**Work instructions:** Exact reproduction of every record is required, and pictures are to be excluded.

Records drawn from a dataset
.....

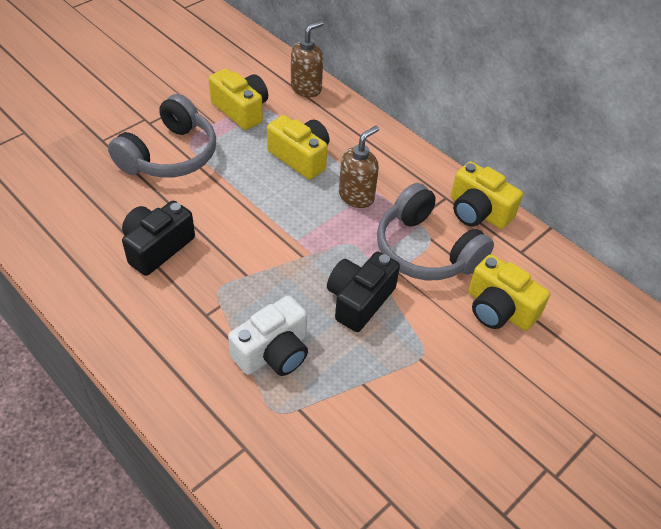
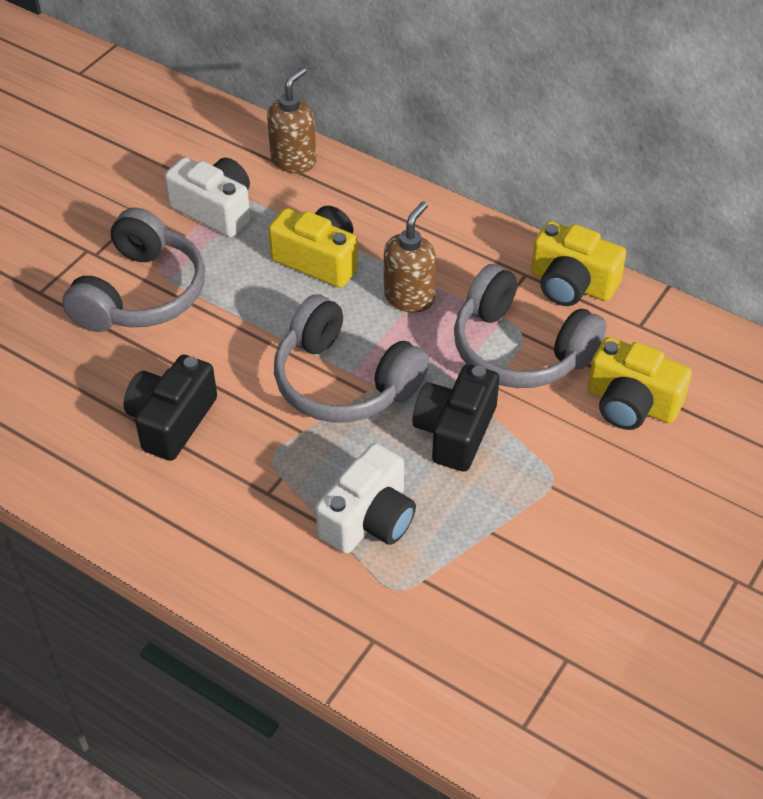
camera: 10 degrees left, 0 degrees up
yellow camera [209,68,268,130] -> white camera [165,157,251,237]
none -> grey headphones [274,294,429,422]

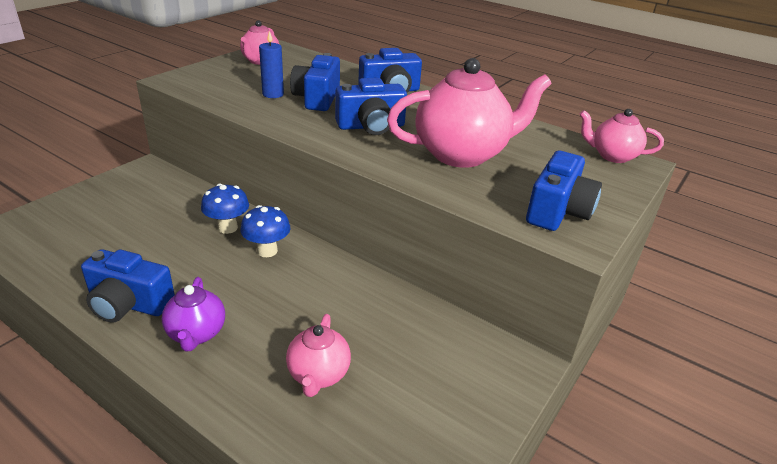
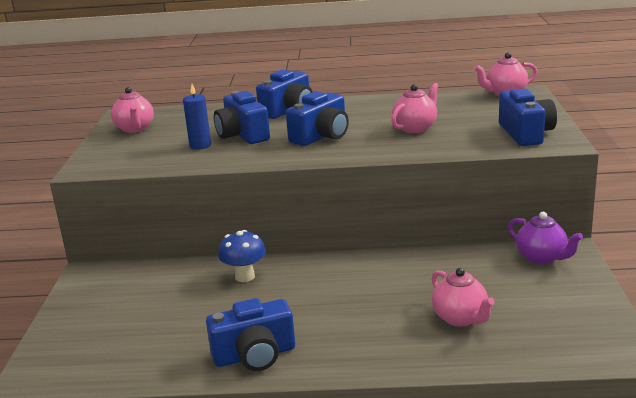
camera: 30 degrees left, 10 degrees down
purple teapot [162,277,225,351] -> purple teapot moved to [508,212,583,265]
blue mushroom [241,205,291,257] -> none
pink teapot [387,58,552,168] -> pink teapot [391,83,439,133], size x0.54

.....

**Written solution:**
camera: 10 degrees left, 0 degrees up
yellow camera [209,68,268,130] -> white camera [165,157,251,237]
none -> grey headphones [274,294,429,422]

camera: 30 degrees left, 10 degrees down
purple teapot [162,277,225,351] -> purple teapot moved to [508,212,583,265]
blue mushroom [241,205,291,257] -> none
pink teapot [387,58,552,168] -> pink teapot [391,83,439,133], size x0.54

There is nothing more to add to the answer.